-- Opening Marker --

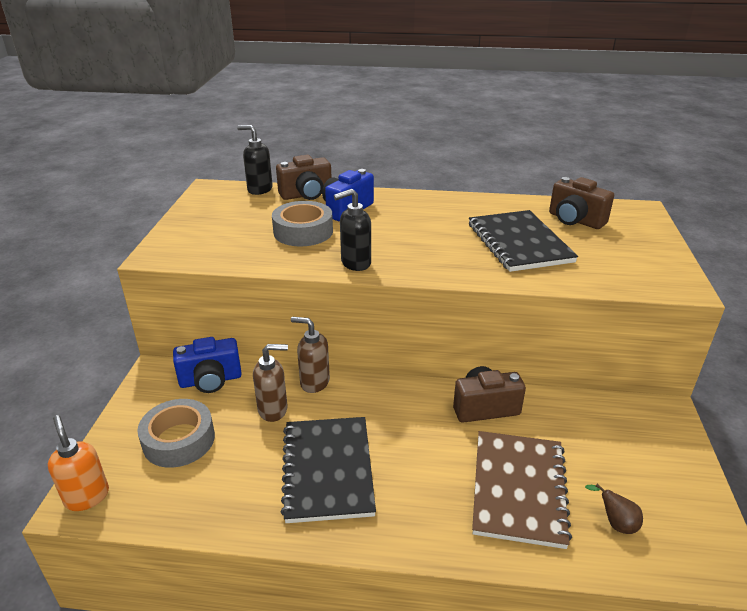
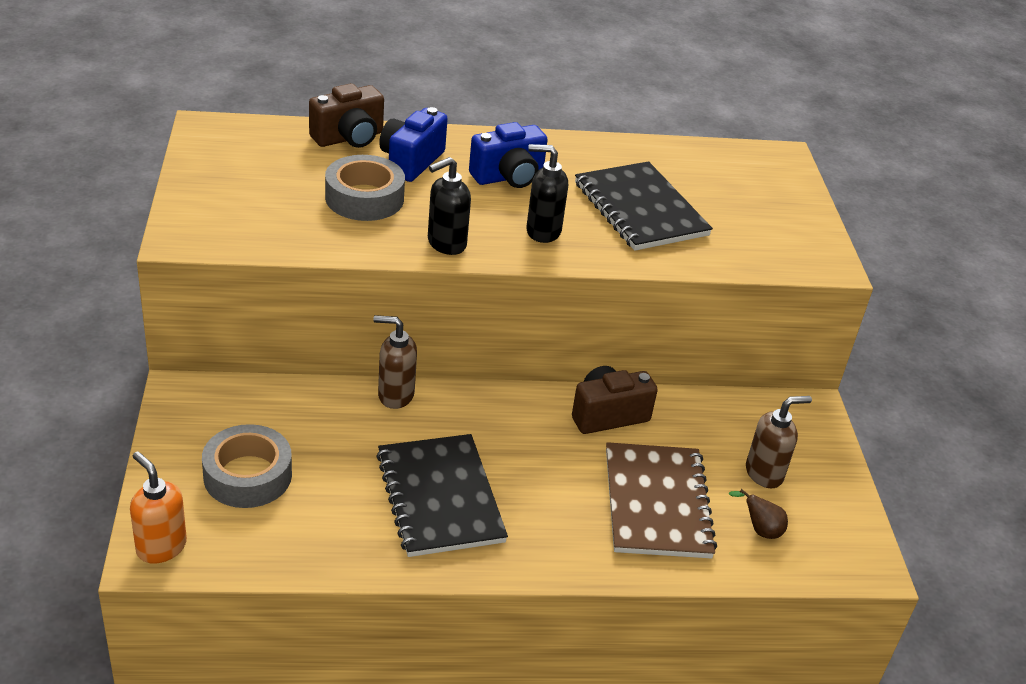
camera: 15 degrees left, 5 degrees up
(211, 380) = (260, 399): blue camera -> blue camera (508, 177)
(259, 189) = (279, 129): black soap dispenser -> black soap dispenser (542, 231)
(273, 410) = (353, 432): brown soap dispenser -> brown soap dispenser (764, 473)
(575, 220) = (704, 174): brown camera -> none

-- Closing Marker --
-- Opening Marker --

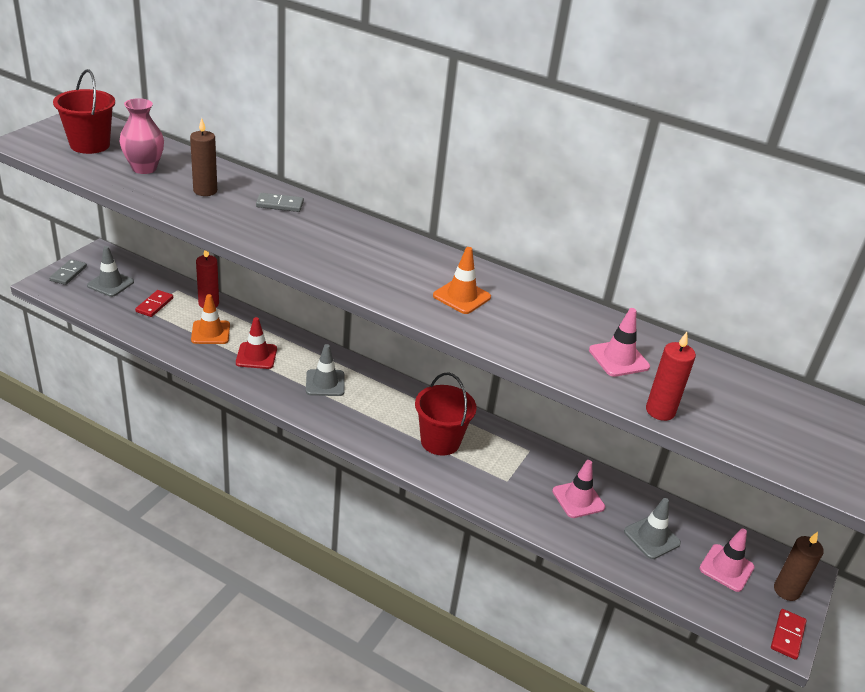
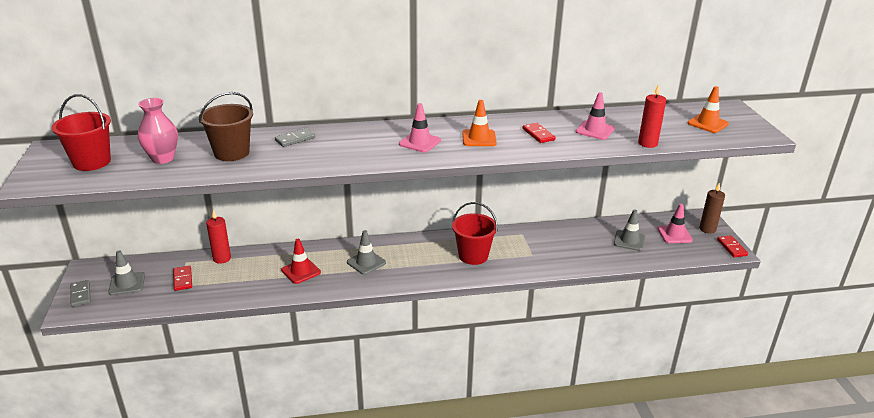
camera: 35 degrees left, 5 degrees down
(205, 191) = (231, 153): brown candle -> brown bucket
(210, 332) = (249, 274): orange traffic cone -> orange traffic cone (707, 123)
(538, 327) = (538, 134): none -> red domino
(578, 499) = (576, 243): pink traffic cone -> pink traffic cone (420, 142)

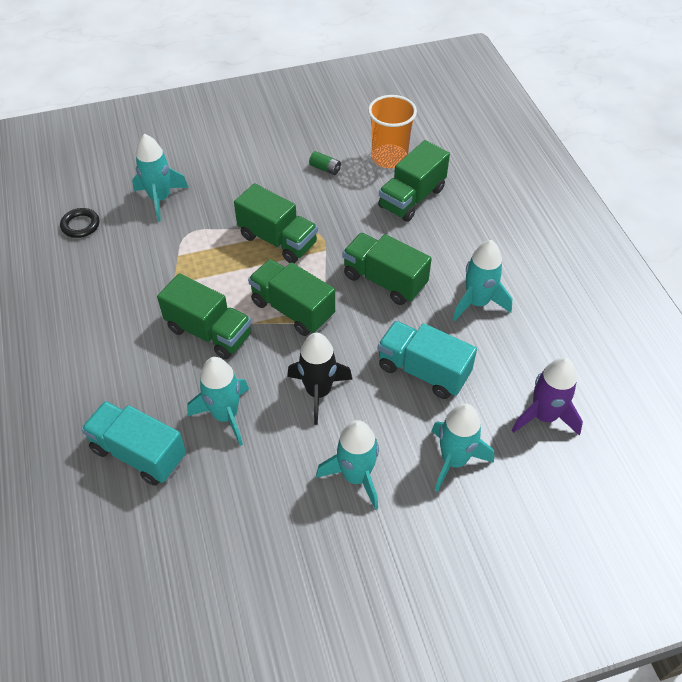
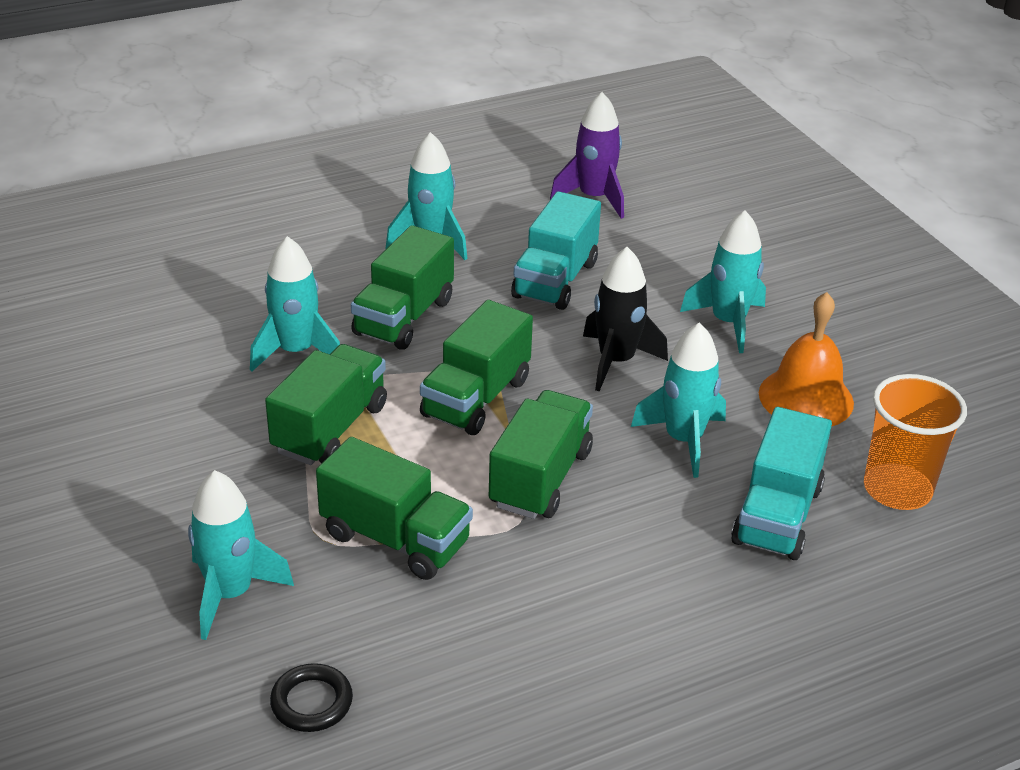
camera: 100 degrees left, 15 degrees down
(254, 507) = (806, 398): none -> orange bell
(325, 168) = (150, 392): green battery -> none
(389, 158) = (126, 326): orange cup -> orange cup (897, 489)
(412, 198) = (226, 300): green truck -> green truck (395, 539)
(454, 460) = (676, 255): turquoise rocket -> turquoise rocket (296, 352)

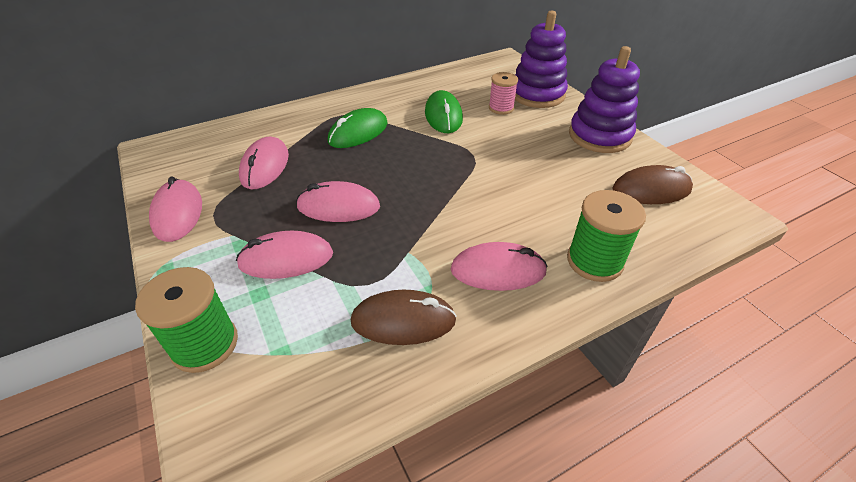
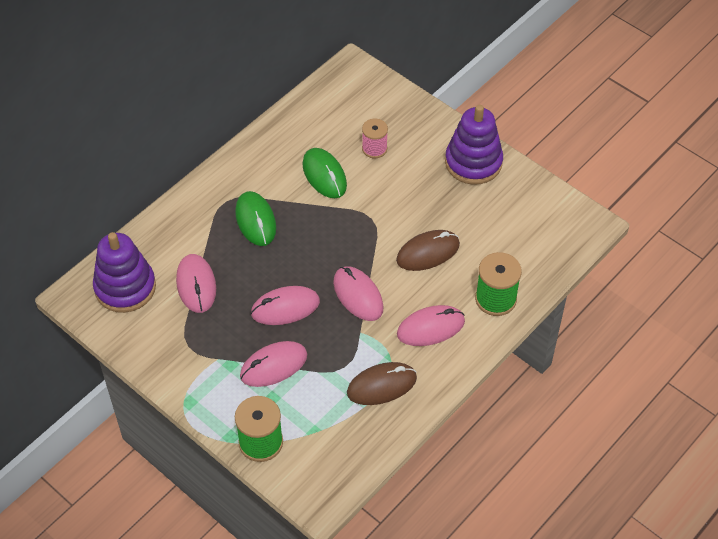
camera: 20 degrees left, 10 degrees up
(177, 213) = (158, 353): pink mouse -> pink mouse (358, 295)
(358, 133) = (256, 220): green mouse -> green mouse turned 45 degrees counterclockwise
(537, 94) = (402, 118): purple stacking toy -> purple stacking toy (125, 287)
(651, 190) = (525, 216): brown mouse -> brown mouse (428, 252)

-- Closing Marker --
-- Opening Marker --

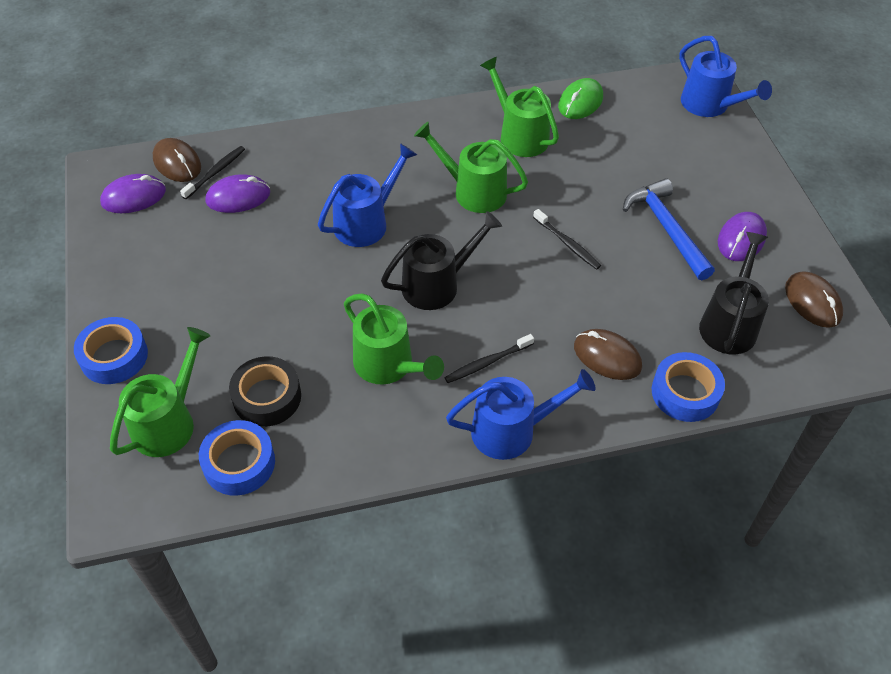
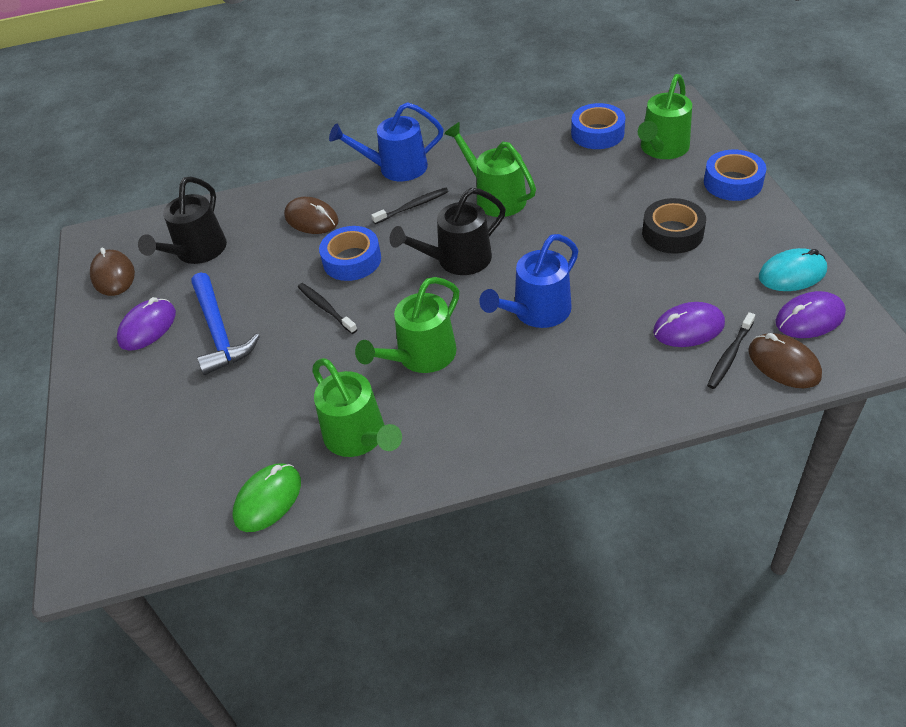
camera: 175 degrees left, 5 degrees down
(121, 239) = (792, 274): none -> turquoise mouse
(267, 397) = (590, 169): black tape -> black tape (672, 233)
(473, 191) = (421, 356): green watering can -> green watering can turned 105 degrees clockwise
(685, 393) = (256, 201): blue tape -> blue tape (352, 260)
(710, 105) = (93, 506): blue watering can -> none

-- Closing Marker --

▶ _TASK STATEMENT_:
From the records above, repeat exactly the lines from the one with "(358, 133) = (256, 220): green" through the one with "(651, 190) = (525, 216): brown", both included.

▶ _PROBLEM SOLUTION_:
(358, 133) = (256, 220): green mouse -> green mouse turned 45 degrees counterclockwise
(537, 94) = (402, 118): purple stacking toy -> purple stacking toy (125, 287)
(651, 190) = (525, 216): brown mouse -> brown mouse (428, 252)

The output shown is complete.